REQUIRED WORK:
Below is a set of records. Repeat them verbatim without the pictures.

SUPPLIED RECORDS:
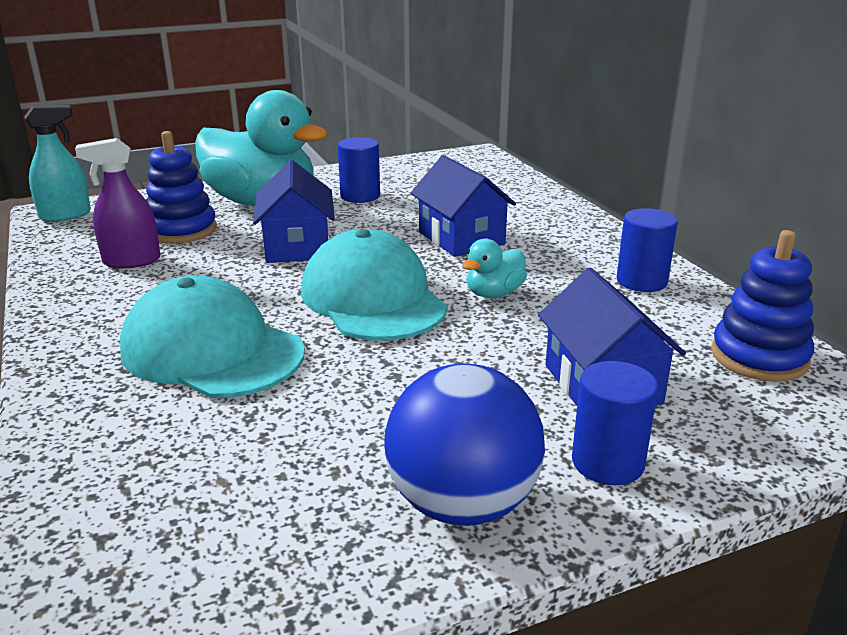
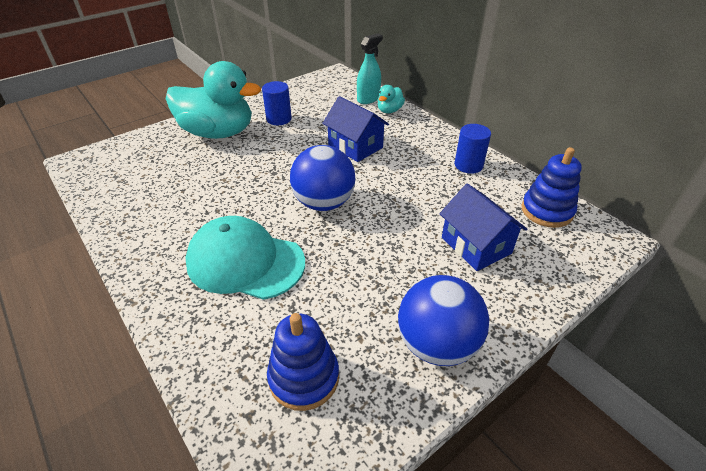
camera: 15 degrees left, 15 degrees up
(65, 215) = (88, 163): turquoise spray bottle -> turquoise spray bottle (368, 99)
(131, 261) = (156, 197): purple spray bottle -> none
(181, 230) = (176, 165): blue stacking toy -> blue stacking toy (304, 377)
(297, 246) = (259, 167): blue house -> none
(373, 298) = (324, 203): turquoise cap -> blue ball
(494, 293) = (392, 188): turquoise duck -> turquoise duck (389, 110)
(607, 462) = (499, 299): blue cylinder -> none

RESPONSE TO THE EXERCISE:
camera: 15 degrees left, 15 degrees up
(65, 215) = (88, 163): turquoise spray bottle -> turquoise spray bottle (368, 99)
(131, 261) = (156, 197): purple spray bottle -> none
(181, 230) = (176, 165): blue stacking toy -> blue stacking toy (304, 377)
(297, 246) = (259, 167): blue house -> none
(373, 298) = (324, 203): turquoise cap -> blue ball
(494, 293) = (392, 188): turquoise duck -> turquoise duck (389, 110)
(607, 462) = (499, 299): blue cylinder -> none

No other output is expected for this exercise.